:: Exercise requirements ::
Format each line of the material below as one string in a JSON list, in order, omitting blank lines.

:: Exercise material ::
** begin **

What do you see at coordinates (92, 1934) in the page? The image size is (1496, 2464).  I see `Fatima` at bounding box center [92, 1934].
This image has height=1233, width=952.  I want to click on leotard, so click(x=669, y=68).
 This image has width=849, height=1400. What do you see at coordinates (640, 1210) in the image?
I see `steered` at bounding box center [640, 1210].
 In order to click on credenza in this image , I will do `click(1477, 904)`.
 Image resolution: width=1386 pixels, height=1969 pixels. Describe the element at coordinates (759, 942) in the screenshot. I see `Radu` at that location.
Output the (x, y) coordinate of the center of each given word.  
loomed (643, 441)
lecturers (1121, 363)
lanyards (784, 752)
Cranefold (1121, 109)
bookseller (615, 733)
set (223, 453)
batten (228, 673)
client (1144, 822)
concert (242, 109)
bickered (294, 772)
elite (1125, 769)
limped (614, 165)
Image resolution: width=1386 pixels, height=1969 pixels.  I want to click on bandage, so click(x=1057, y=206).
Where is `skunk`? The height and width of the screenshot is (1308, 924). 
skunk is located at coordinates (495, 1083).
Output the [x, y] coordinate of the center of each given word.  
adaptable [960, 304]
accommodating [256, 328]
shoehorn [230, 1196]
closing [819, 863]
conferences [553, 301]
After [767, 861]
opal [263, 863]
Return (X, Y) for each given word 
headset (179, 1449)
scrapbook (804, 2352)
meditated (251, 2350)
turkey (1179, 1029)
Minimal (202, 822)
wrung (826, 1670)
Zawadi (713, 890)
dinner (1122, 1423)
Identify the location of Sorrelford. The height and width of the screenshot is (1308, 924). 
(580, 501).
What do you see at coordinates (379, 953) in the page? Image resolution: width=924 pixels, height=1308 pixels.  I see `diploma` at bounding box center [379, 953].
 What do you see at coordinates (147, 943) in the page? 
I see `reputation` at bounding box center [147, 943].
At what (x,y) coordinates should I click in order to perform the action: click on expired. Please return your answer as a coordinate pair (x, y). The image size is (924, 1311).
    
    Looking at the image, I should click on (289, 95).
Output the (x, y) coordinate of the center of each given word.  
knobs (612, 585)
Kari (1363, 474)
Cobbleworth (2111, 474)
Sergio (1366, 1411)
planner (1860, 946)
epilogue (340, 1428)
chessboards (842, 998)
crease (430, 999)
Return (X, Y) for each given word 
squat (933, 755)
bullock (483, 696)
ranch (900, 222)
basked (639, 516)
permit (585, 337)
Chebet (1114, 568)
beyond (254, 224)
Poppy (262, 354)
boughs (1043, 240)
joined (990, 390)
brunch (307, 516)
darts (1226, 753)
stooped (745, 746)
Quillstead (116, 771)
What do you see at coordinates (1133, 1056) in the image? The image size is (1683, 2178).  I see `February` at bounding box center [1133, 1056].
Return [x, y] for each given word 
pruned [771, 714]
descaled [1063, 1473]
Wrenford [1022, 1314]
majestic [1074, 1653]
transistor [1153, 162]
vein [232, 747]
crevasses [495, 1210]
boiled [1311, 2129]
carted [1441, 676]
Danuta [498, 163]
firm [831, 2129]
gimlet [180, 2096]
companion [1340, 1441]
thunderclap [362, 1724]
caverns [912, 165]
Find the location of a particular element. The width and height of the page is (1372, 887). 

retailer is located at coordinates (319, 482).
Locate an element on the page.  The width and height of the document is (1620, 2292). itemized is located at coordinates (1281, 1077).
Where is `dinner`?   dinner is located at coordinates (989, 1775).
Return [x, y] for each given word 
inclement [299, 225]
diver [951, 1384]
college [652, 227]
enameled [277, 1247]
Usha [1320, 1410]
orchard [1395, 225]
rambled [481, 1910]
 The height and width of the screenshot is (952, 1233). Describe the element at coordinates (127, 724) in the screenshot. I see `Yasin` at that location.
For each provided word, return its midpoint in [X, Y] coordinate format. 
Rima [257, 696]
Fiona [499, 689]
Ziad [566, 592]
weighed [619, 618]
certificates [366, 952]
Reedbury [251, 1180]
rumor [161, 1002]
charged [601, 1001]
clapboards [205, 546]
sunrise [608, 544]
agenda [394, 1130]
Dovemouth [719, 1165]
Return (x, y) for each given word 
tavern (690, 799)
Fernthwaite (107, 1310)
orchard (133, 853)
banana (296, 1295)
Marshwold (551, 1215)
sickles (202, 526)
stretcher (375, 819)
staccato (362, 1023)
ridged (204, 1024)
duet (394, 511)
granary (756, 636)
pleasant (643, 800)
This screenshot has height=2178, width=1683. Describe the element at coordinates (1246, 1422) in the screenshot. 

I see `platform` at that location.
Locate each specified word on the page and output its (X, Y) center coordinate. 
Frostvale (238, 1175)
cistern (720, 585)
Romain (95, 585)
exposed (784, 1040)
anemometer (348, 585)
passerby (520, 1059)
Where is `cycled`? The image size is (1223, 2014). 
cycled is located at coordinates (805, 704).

** end **

:: Correct output ::
[
  "What do you see at coordinates (92, 1934) in the page? The image size is (1496, 2464).  I see `Fatima` at bounding box center [92, 1934].",
  "This image has height=1233, width=952.  I want to click on leotard, so click(x=669, y=68).",
  " This image has width=849, height=1400. What do you see at coordinates (640, 1210) in the image?",
  "I see `steered` at bounding box center [640, 1210].",
  " In order to click on credenza in this image , I will do `click(1477, 904)`.",
  " Image resolution: width=1386 pixels, height=1969 pixels. Describe the element at coordinates (759, 942) in the screenshot. I see `Radu` at that location.",
  "Output the (x, y) coordinate of the center of each given word.  ",
  "loomed (643, 441)",
  "lecturers (1121, 363)",
  "lanyards (784, 752)",
  "Cranefold (1121, 109)",
  "bookseller (615, 733)",
  "set (223, 453)",
  "batten (228, 673)",
  "client (1144, 822)",
  "concert (242, 109)",
  "bickered (294, 772)",
  "elite (1125, 769)",
  "limped (614, 165)",
  "Image resolution: width=1386 pixels, height=1969 pixels.  I want to click on bandage, so click(x=1057, y=206).",
  "Where is `skunk`? The height and width of the screenshot is (1308, 924). ",
  "skunk is located at coordinates (495, 1083).",
  "Output the [x, y] coordinate of the center of each given word.  ",
  "adaptable [960, 304]",
  "accommodating [256, 328]",
  "shoehorn [230, 1196]",
  "closing [819, 863]",
  "conferences [553, 301]",
  "After [767, 861]",
  "opal [263, 863]",
  "Return (X, Y) for each given word ",
  "headset (179, 1449)",
  "scrapbook (804, 2352)",
  "meditated (251, 2350)",
  "turkey (1179, 1029)",
  "Minimal (202, 822)",
  "wrung (826, 1670)",
  "Zawadi (713, 890)",
  "dinner (1122, 1423)",
  "Identify the location of Sorrelford. The height and width of the screenshot is (1308, 924). ",
  "(580, 501).",
  "What do you see at coordinates (379, 953) in the page? Image resolution: width=924 pixels, height=1308 pixels.  I see `diploma` at bounding box center [379, 953].",
  " What do you see at coordinates (147, 943) in the page? ",
  "I see `reputation` at bounding box center [147, 943].",
  "At what (x,y) coordinates should I click in order to perform the action: click on expired. Please return your answer as a coordinate pair (x, y). The image size is (924, 1311).",
  "    Looking at the image, I should click on (289, 95).",
  "Output the (x, y) coordinate of the center of each given word.  ",
  "knobs (612, 585)",
  "Kari (1363, 474)",
  "Cobbleworth (2111, 474)",
  "Sergio (1366, 1411)",
  "planner (1860, 946)",
  "epilogue (340, 1428)",
  "chessboards (842, 998)",
  "crease (430, 999)",
  "Return (X, Y) for each given word ",
  "squat (933, 755)",
  "bullock (483, 696)",
  "ranch (900, 222)",
  "basked (639, 516)",
  "permit (585, 337)",
  "Chebet (1114, 568)",
  "beyond (254, 224)",
  "Poppy (262, 354)",
  "boughs (1043, 240)",
  "joined (990, 390)",
  "brunch (307, 516)",
  "darts (1226, 753)",
  "stooped (745, 746)",
  "Quillstead (116, 771)",
  "What do you see at coordinates (1133, 1056) in the image? The image size is (1683, 2178).  I see `February` at bounding box center [1133, 1056].",
  "Return [x, y] for each given word ",
  "pruned [771, 714]",
  "descaled [1063, 1473]",
  "Wrenford [1022, 1314]",
  "majestic [1074, 1653]",
  "transistor [1153, 162]",
  "vein [232, 747]",
  "crevasses [495, 1210]",
  "boiled [1311, 2129]",
  "carted [1441, 676]",
  "Danuta [498, 163]",
  "firm [831, 2129]",
  "gimlet [180, 2096]",
  "companion [1340, 1441]",
  "thunderclap [362, 1724]",
  "caverns [912, 165]",
  "Find the location of a particular element. The width and height of the page is (1372, 887). ",
  "retailer is located at coordinates (319, 482).",
  "Locate an element on the page.  The width and height of the document is (1620, 2292). itemized is located at coordinates (1281, 1077).",
  "Where is `dinner`?   dinner is located at coordinates (989, 1775).",
  "Return [x, y] for each given word ",
  "inclement [299, 225]",
  "diver [951, 1384]",
  "college [652, 227]",
  "enameled [277, 1247]",
  "Usha [1320, 1410]",
  "orchard [1395, 225]",
  "rambled [481, 1910]",
  " The height and width of the screenshot is (952, 1233). Describe the element at coordinates (127, 724) in the screenshot. I see `Yasin` at that location.",
  "For each provided word, return its midpoint in [X, Y] coordinate format. ",
  "Rima [257, 696]",
  "Fiona [499, 689]",
  "Ziad [566, 592]",
  "weighed [619, 618]",
  "certificates [366, 952]",
  "Reedbury [251, 1180]",
  "rumor [161, 1002]",
  "charged [601, 1001]",
  "clapboards [205, 546]",
  "sunrise [608, 544]",
  "agenda [394, 1130]",
  "Dovemouth [719, 1165]",
  "Return (x, y) for each given word ",
  "tavern (690, 799)",
  "Fernthwaite (107, 1310)",
  "orchard (133, 853)",
  "banana (296, 1295)",
  "Marshwold (551, 1215)",
  "sickles (202, 526)",
  "stretcher (375, 819)",
  "staccato (362, 1023)",
  "ridged (204, 1024)",
  "duet (394, 511)",
  "granary (756, 636)",
  "pleasant (643, 800)",
  "This screenshot has height=2178, width=1683. Describe the element at coordinates (1246, 1422) in the screenshot. ",
  "I see `platform` at that location.",
  "Locate each specified word on the page and output its (X, Y) center coordinate. ",
  "Frostvale (238, 1175)",
  "cistern (720, 585)",
  "Romain (95, 585)",
  "exposed (784, 1040)",
  "anemometer (348, 585)",
  "passerby (520, 1059)",
  "Where is `cycled`? The image size is (1223, 2014). ",
  "cycled is located at coordinates (805, 704)."
]